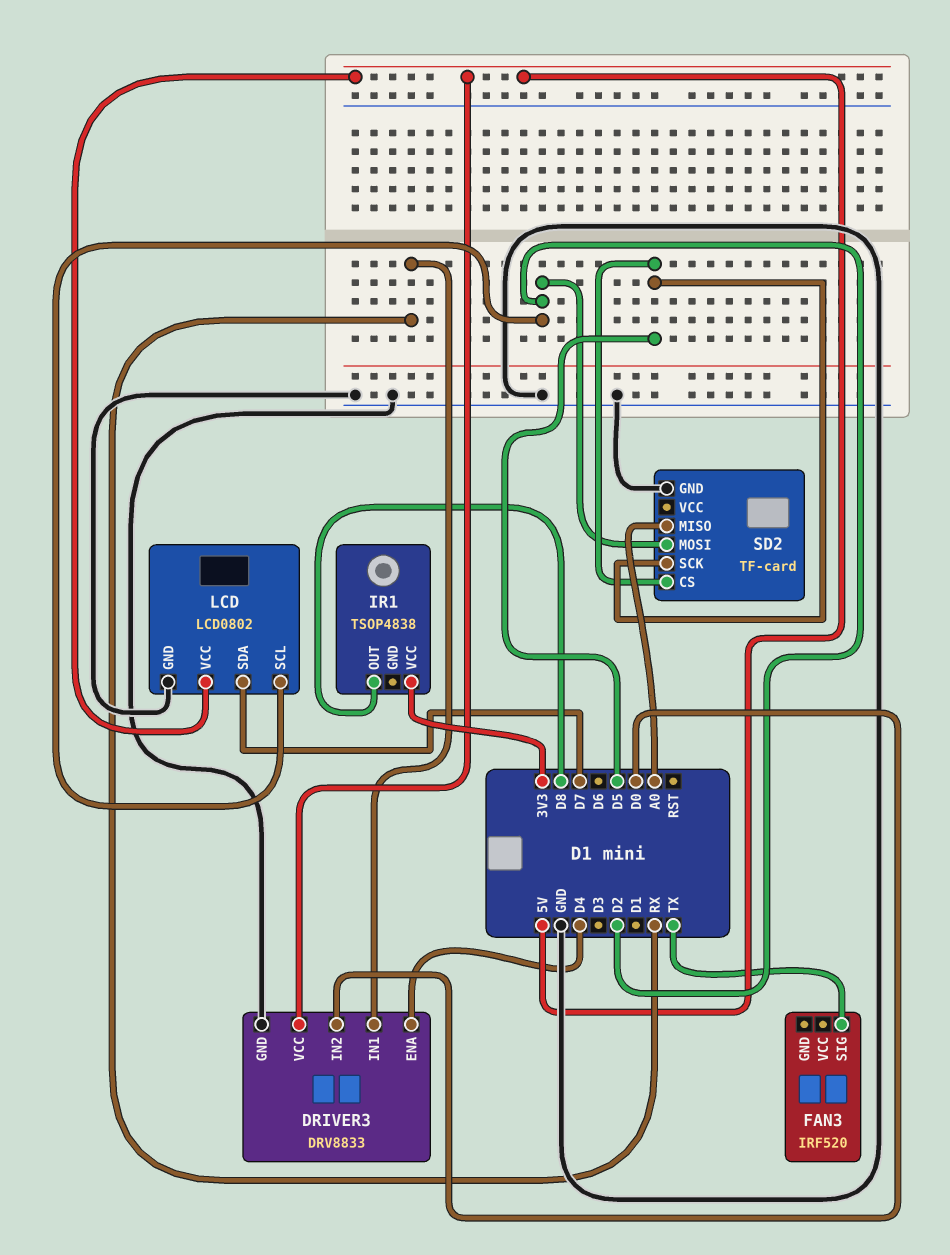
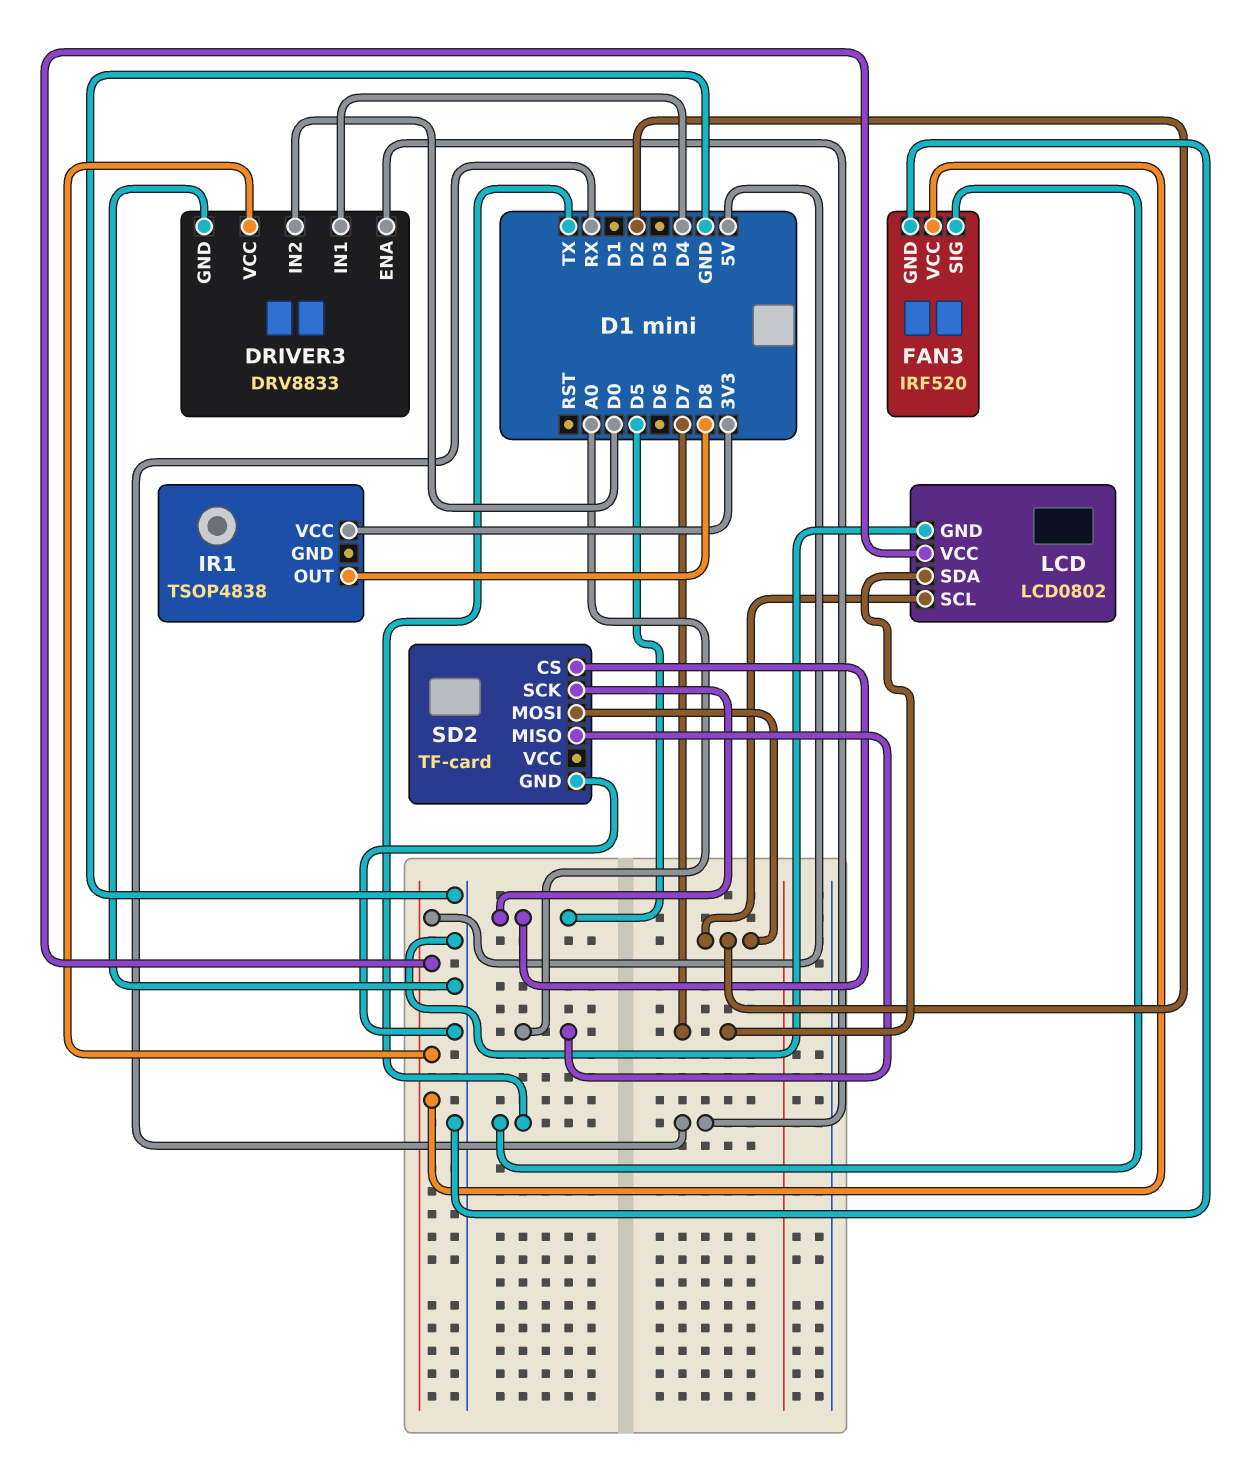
DRIVER3 pin ENA: D4 -> RX
DRIVER3 pin IN1: RX -> D4
FAN3 pin GND: none -> GND
FAN3 pin VCC: none -> 5V

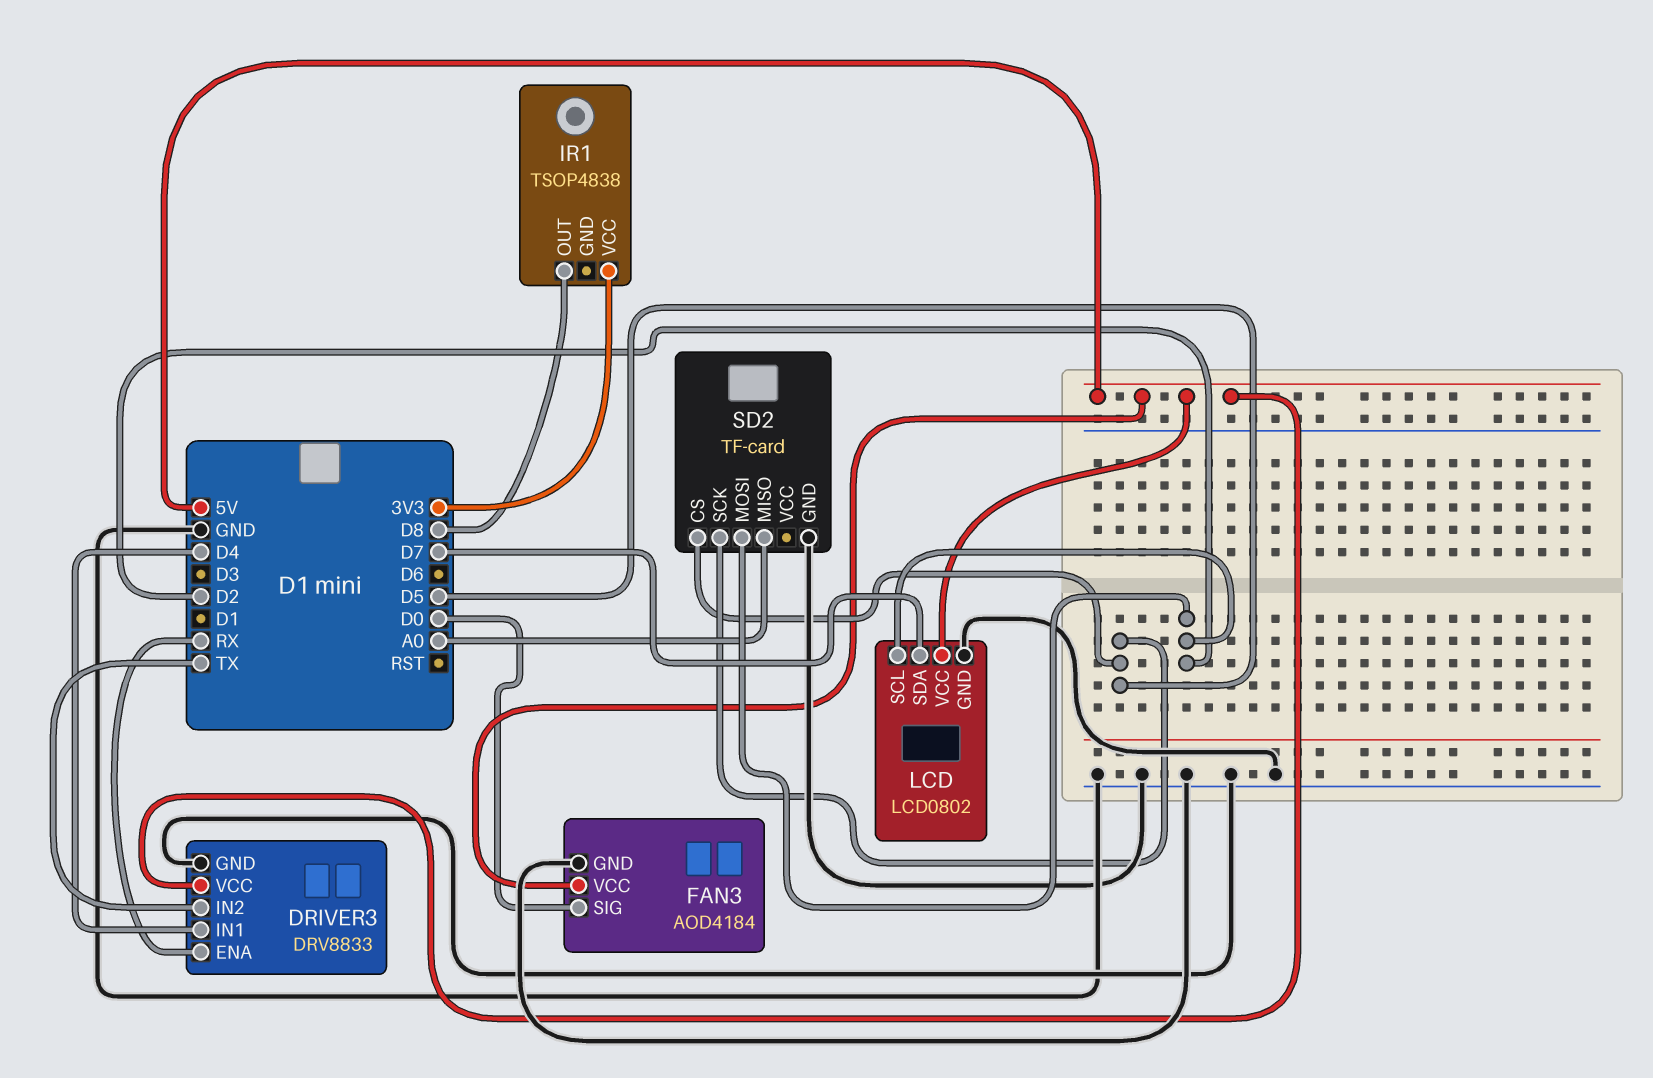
DRIVER3 pin IN2: D0 -> TX
FAN3: IRF520 -> AOD4184
FAN3 pin SIG: TX -> D0

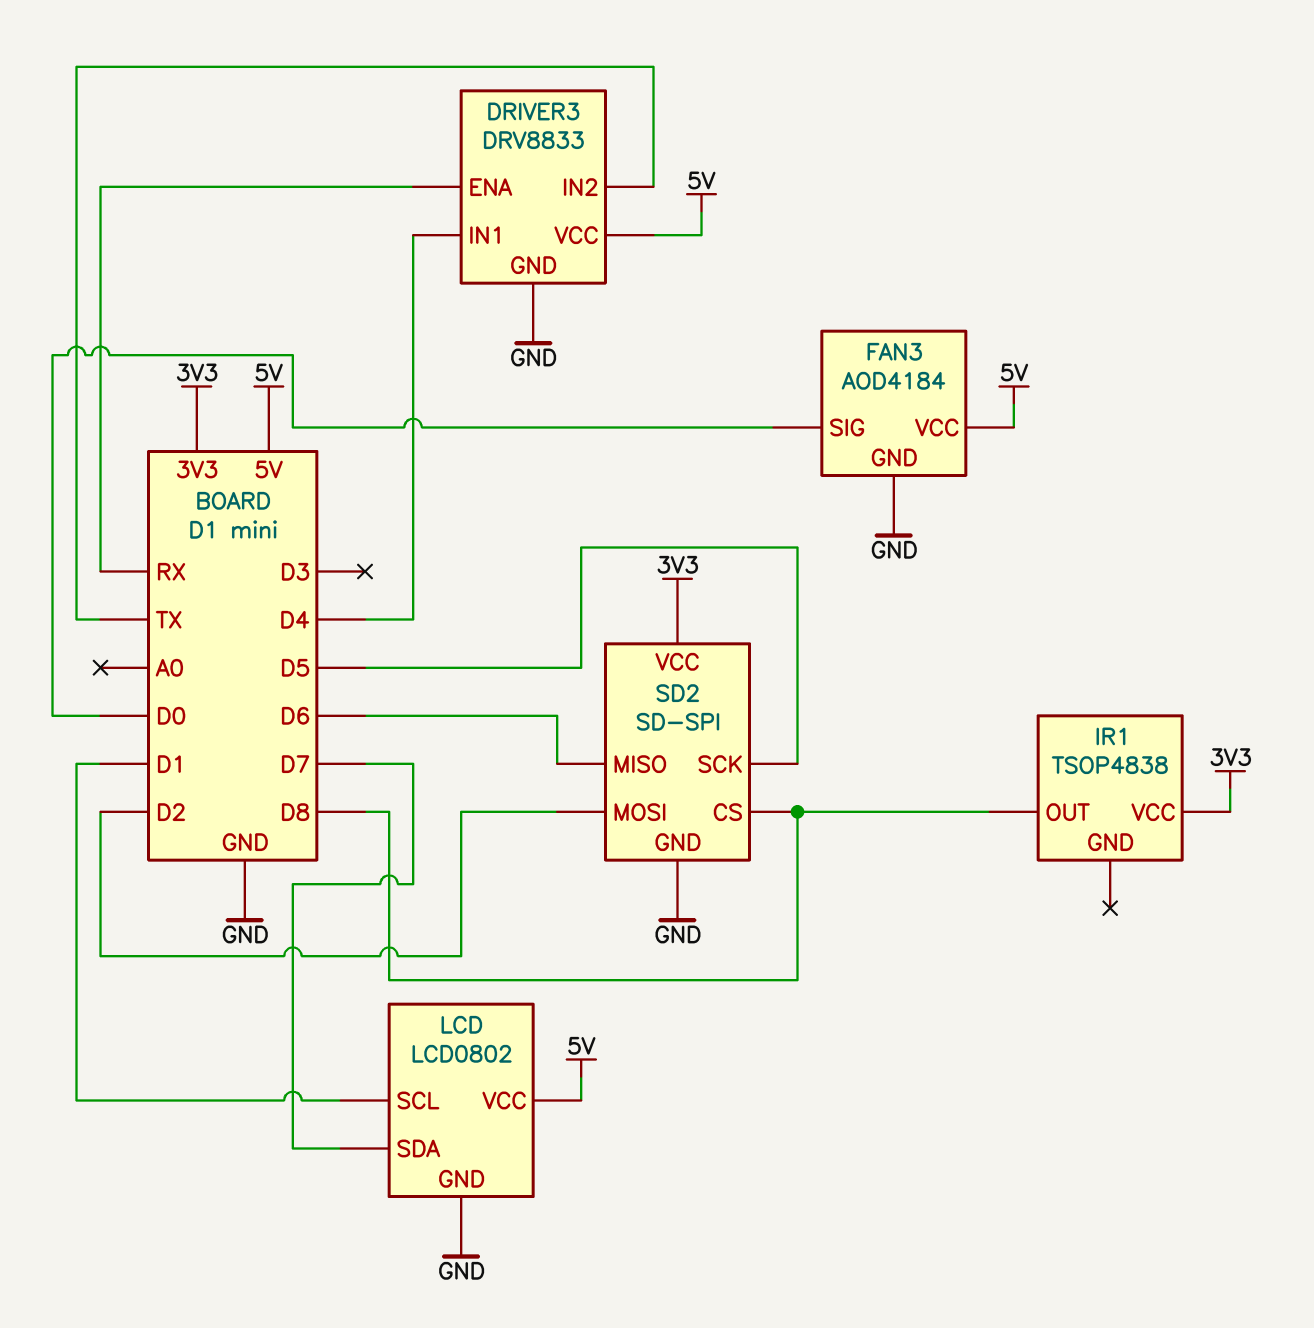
LCD pin SCL: D2 -> D1
SD2: TF-card -> SD-SPI
SD2 pin CS: D5 -> D8
SD2 pin MISO: A0 -> D6
SD2 pin VCC: none -> 3V3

* What is being asked
Your answer should be a single number: the count of lines in the entries that contain "none".

* Output for this task
3